• What you are asked to do: Every line of the listing that contains the word "pink" is to be copied out.

• Stored data:
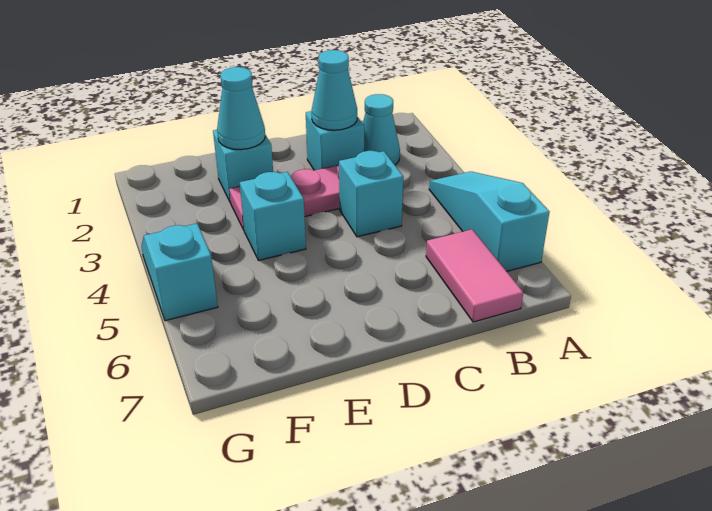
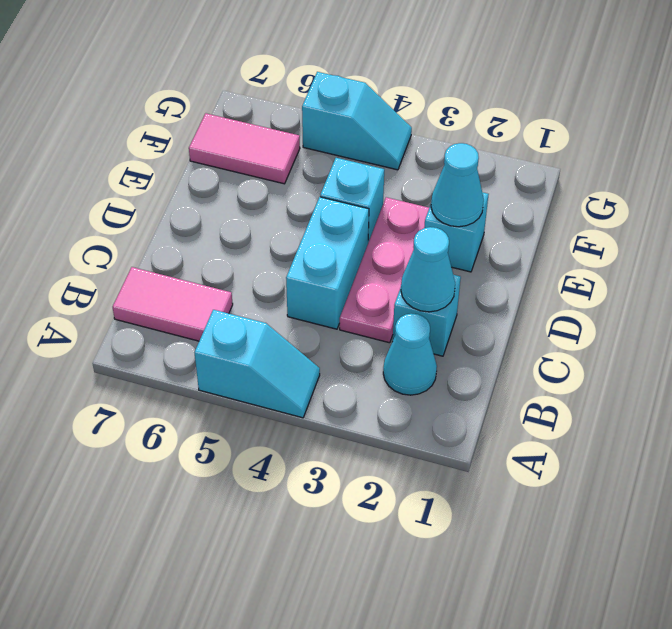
cyan 1x3 slope [429,171,550,271] -> cyan 1x2 slope [195,310,320,418]
cyan 1x1 brick [339,151,403,237] -> cyan 1x2 brick [286,197,369,329]
none -> pink 1x2 tile [189,113,300,184]

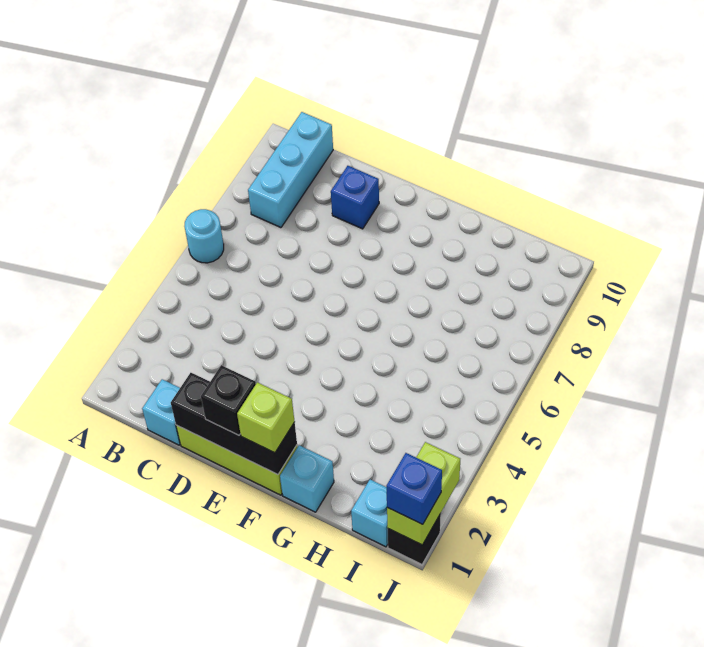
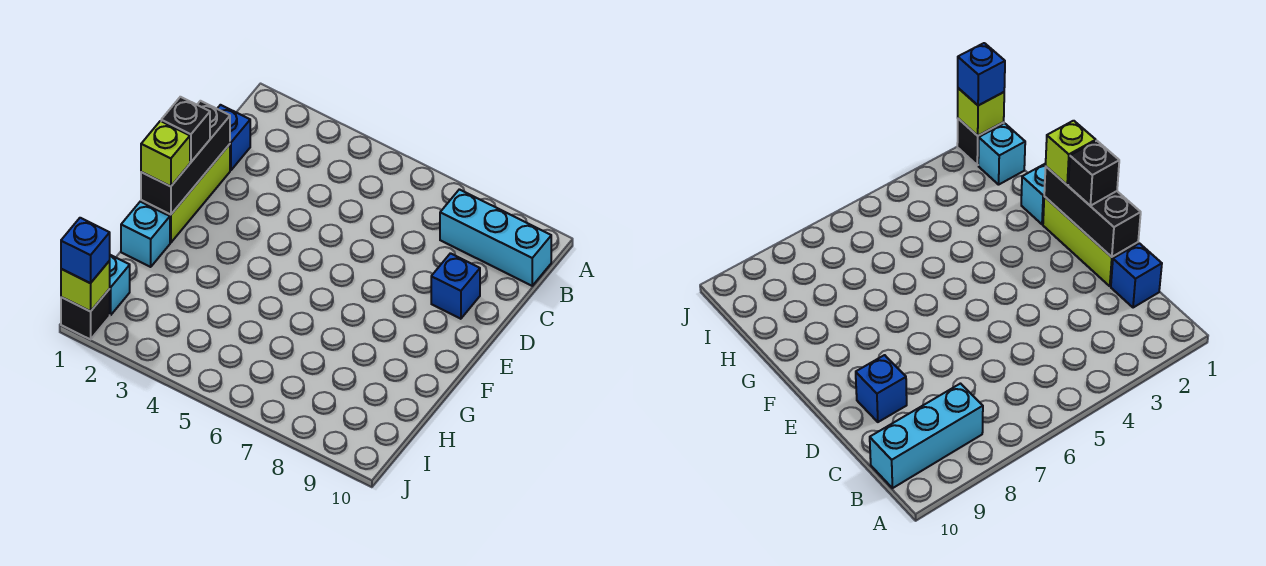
cyan 1x1 round brick [184,209,224,263] -> none
cyan 1x1 brick [142,379,180,445] -> blue 1x1 brick [217,105,250,170]
lime 1x2 brick [387,442,460,545] -> lime 1x1 brick [61,261,110,311]

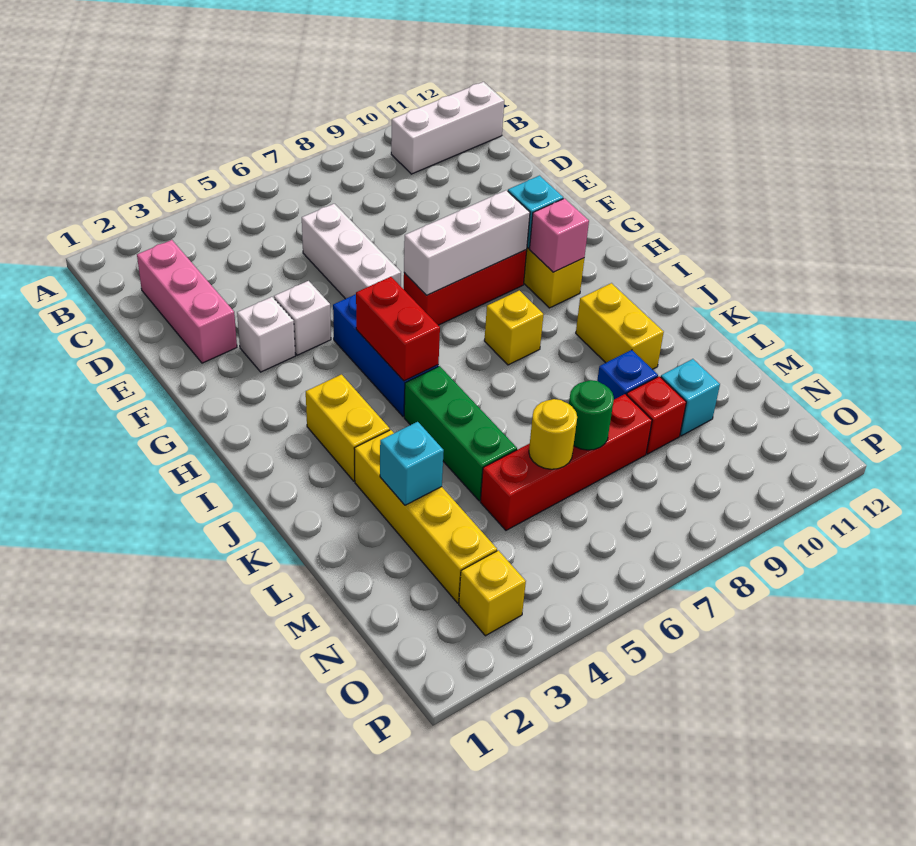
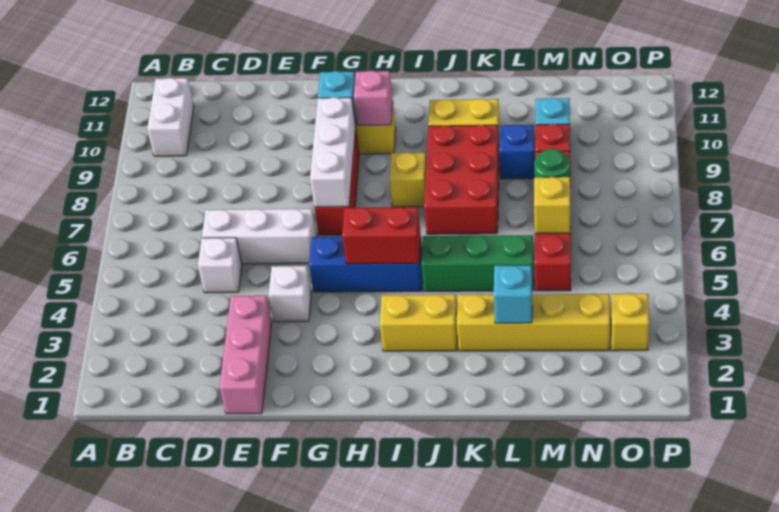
white 1x3 brick [391,82,504,174] -> white 1x2 brick [147,78,194,156]
pink 1x3 brick [137,240,237,363] -> pink 1x3 brick turned to [220,296,272,414]
white 1x1 brick [237,297,295,372] -> white 1x1 brick moved to [198,238,242,293]
none -> red 2x3 brick [424,125,499,234]
yellow 1x1 round brick [529,399,577,469] -> yellow 1x1 brick [534,177,570,234]

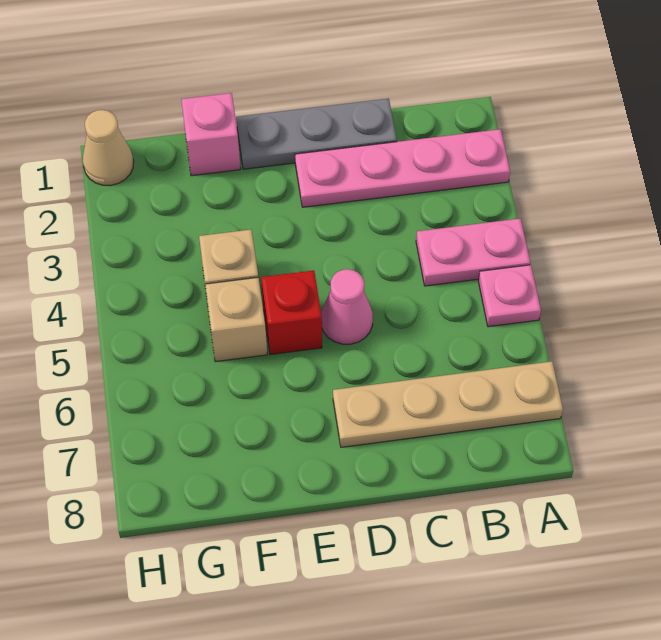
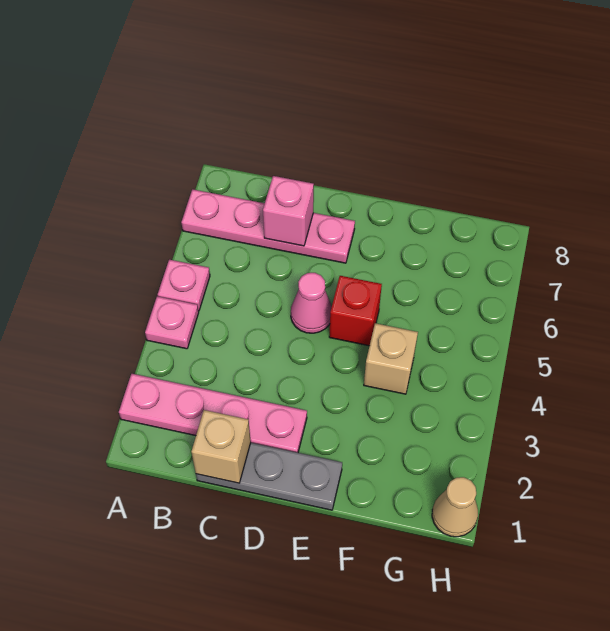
pink 1x2 plate [416,218,530,286] -> pink 1x1 plate [145,296,199,349]
tan 1x4 plate [333,361,563,447] -> pink 1x4 plate [181,189,355,263]
pink 1x1 brick [181,93,241,176] -> pink 1x1 brick moved to [263,176,314,246]
tan 1x1 brick [205,277,267,362] -> tan 1x1 brick moved to [191,410,251,483]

• Response to the task:
none -> pink 1x2 tile [189,113,300,184]
pink 1x3 brick [137,240,237,363] -> pink 1x3 brick turned to [220,296,272,414]
pink 1x2 plate [416,218,530,286] -> pink 1x1 plate [145,296,199,349]
tan 1x4 plate [333,361,563,447] -> pink 1x4 plate [181,189,355,263]
pink 1x1 brick [181,93,241,176] -> pink 1x1 brick moved to [263,176,314,246]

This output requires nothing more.